— Begin Recorded data —

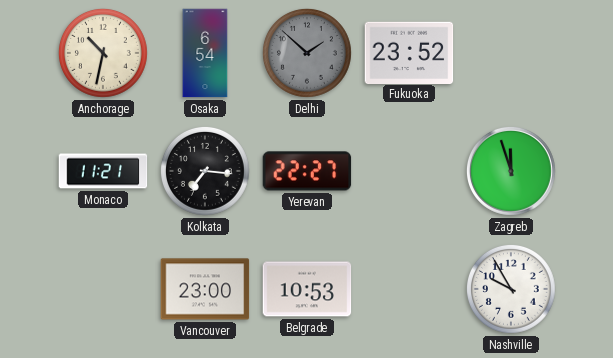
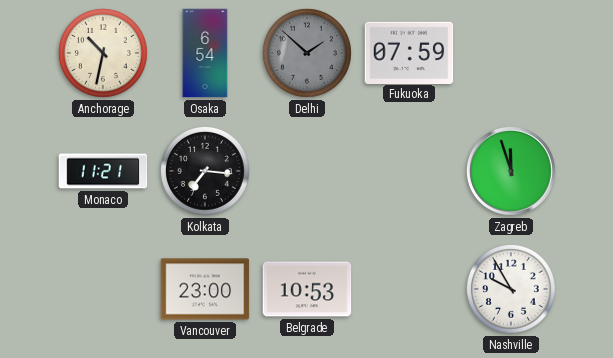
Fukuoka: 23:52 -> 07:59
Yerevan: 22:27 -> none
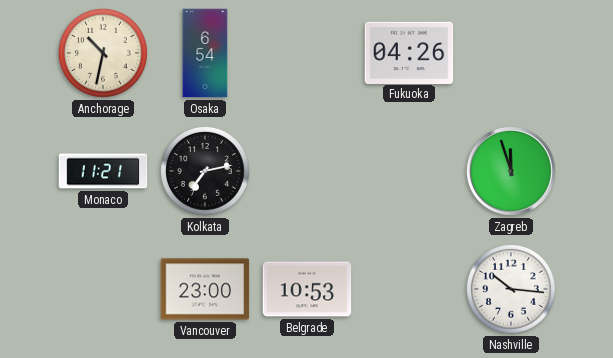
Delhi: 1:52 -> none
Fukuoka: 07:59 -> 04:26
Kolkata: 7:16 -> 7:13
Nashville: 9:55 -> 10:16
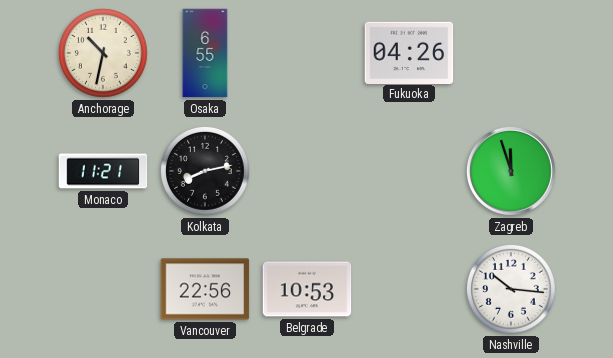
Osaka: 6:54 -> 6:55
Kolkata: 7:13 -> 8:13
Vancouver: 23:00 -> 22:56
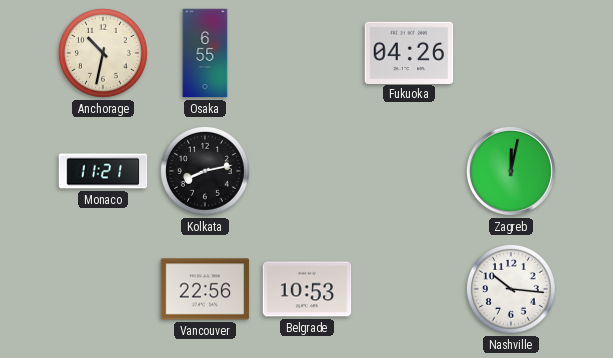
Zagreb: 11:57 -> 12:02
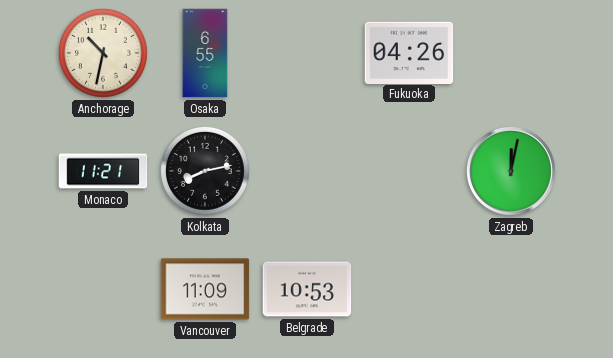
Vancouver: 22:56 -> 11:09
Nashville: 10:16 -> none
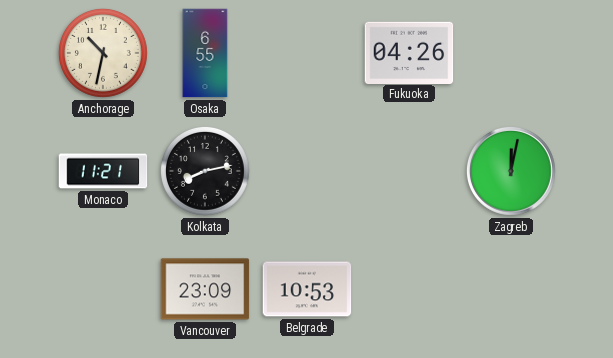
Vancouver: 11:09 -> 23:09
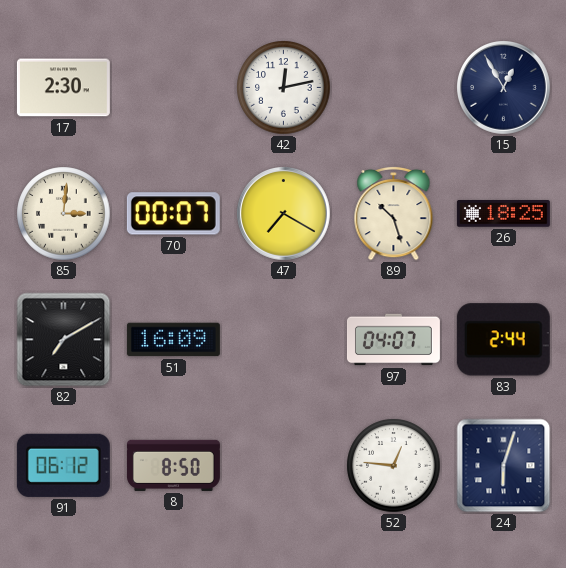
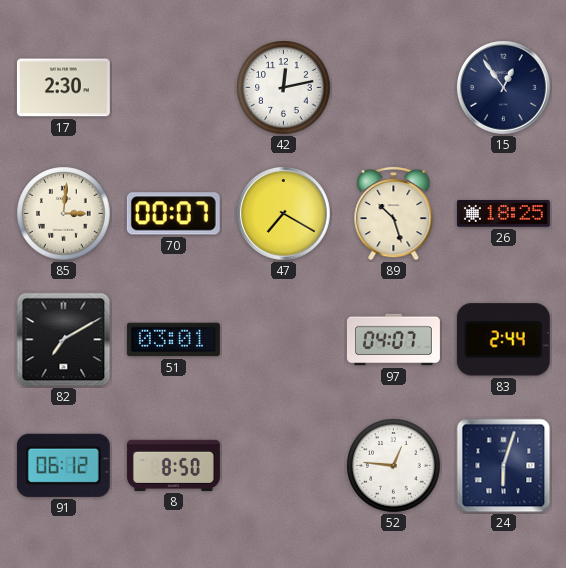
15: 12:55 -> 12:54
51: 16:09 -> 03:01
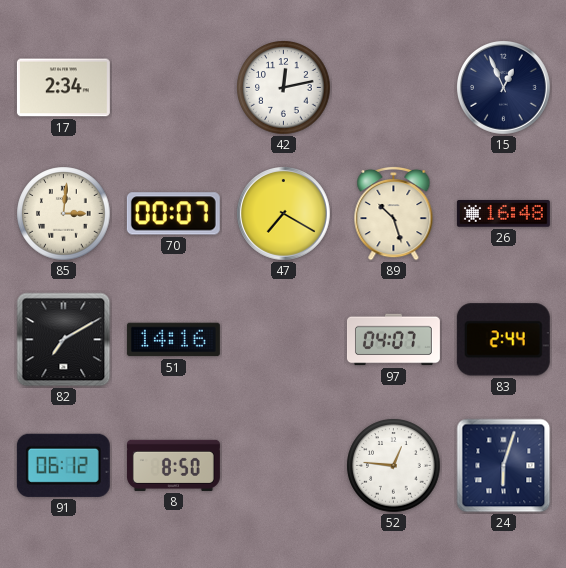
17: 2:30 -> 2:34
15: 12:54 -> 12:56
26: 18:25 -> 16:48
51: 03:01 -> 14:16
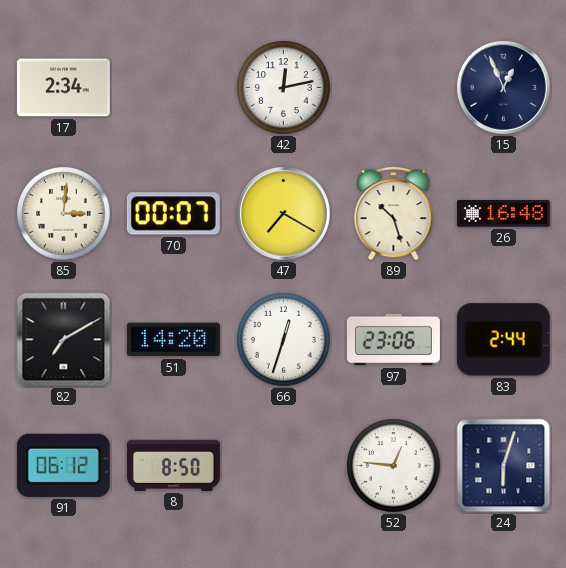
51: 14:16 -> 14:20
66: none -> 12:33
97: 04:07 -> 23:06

— End Recorded data —

Find each line in the entries above that contains the string "none" and copy those lines out. Case counts.

Yerevan: 22:27 -> none
Delhi: 1:52 -> none
Nashville: 10:16 -> none
66: none -> 12:33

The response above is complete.